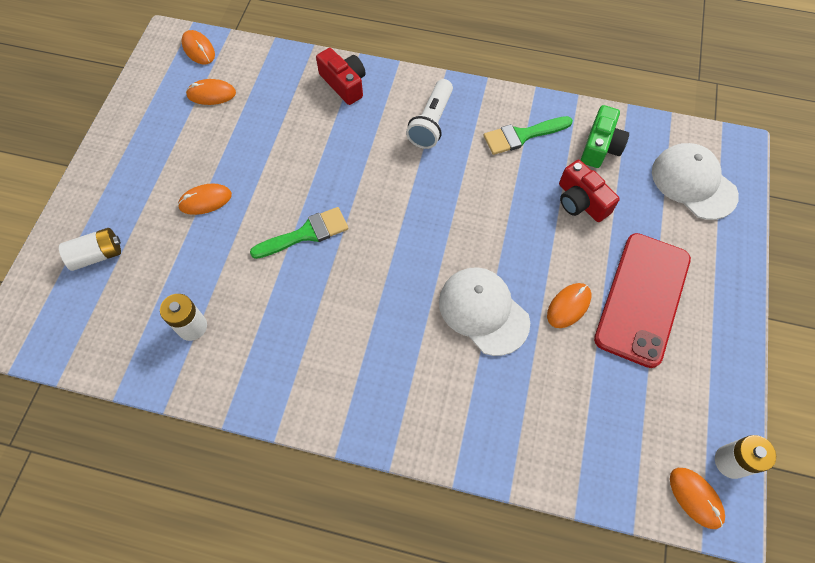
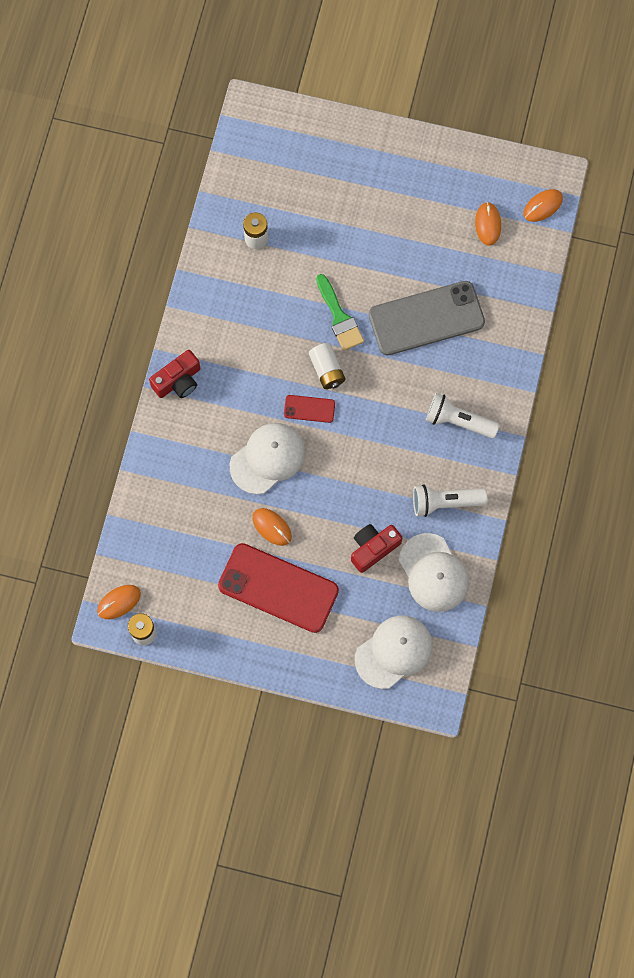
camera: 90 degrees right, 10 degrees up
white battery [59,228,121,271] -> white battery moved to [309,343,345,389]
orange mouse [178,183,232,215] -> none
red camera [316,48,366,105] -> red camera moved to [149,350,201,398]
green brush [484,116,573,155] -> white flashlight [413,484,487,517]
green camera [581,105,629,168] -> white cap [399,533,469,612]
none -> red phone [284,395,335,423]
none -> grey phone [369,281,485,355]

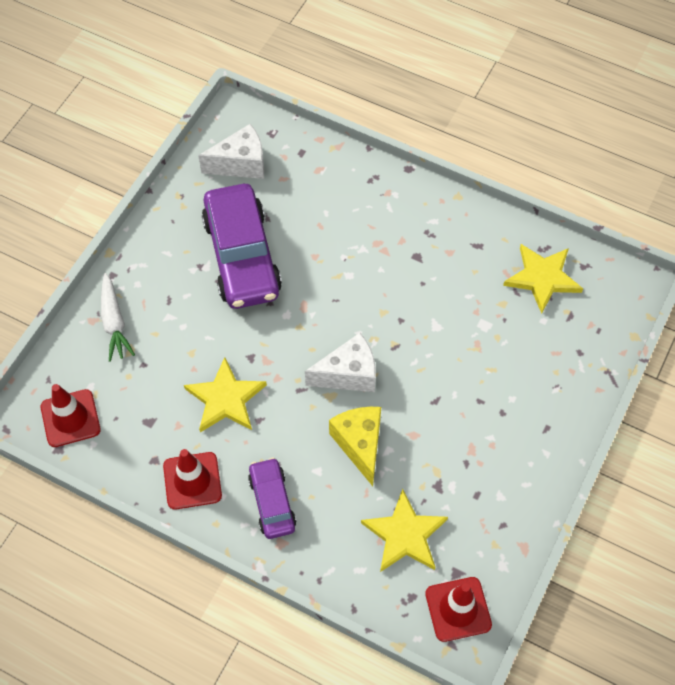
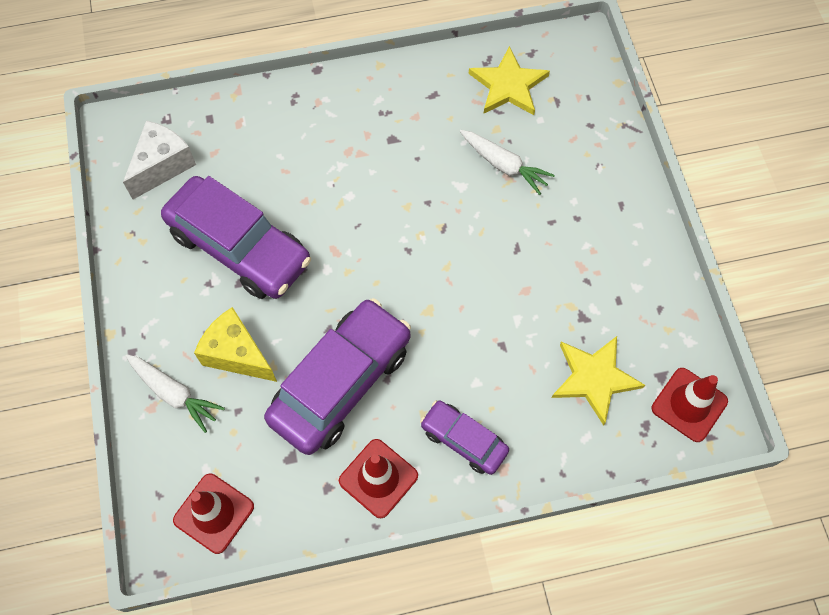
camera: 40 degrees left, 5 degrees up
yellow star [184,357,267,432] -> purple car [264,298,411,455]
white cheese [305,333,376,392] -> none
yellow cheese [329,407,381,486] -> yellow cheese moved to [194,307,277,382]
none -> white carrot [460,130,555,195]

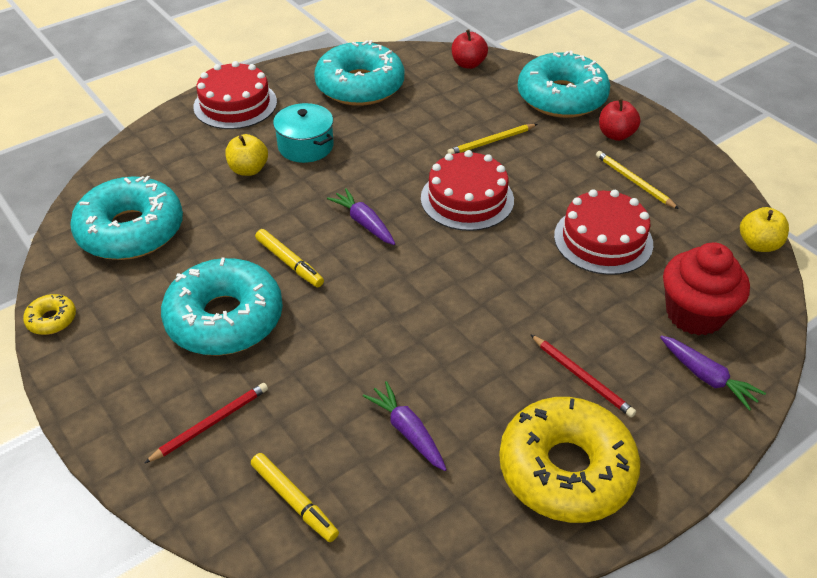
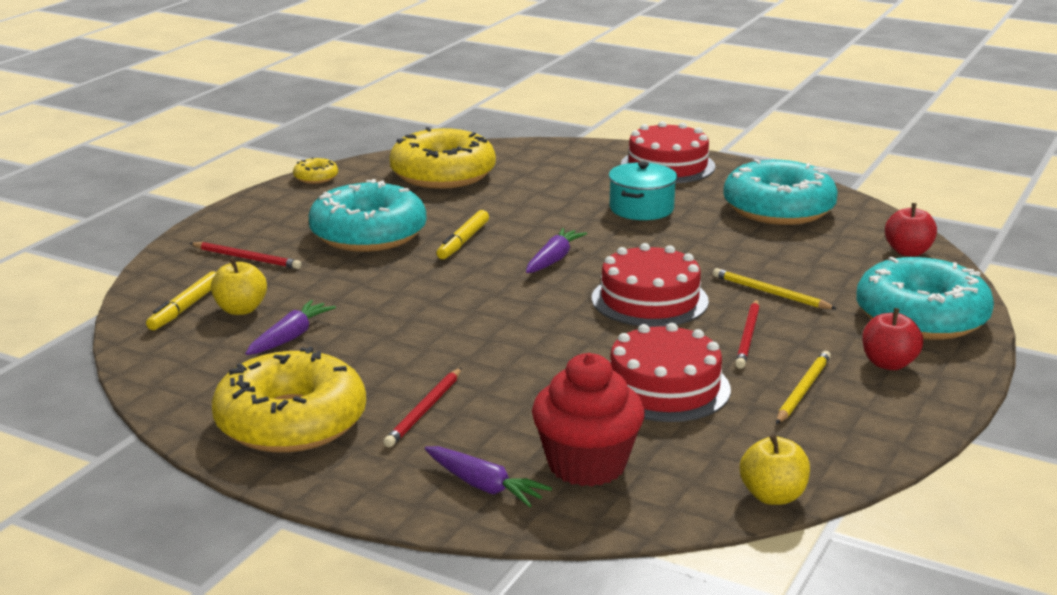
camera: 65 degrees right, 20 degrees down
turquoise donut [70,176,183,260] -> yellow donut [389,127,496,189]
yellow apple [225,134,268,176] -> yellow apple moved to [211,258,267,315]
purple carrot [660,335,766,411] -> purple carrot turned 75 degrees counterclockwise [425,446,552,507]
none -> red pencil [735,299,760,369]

□ □ □ □ □

-- Action item --
Give back exactly the lines from the one that contains "none -> white carrot [460,130,555,195]" to the final line of the data above, both included, with all pictures removed.

-- Written solution --
none -> white carrot [460,130,555,195]

camera: 65 degrees right, 20 degrees down
turquoise donut [70,176,183,260] -> yellow donut [389,127,496,189]
yellow apple [225,134,268,176] -> yellow apple moved to [211,258,267,315]
purple carrot [660,335,766,411] -> purple carrot turned 75 degrees counterclockwise [425,446,552,507]
none -> red pencil [735,299,760,369]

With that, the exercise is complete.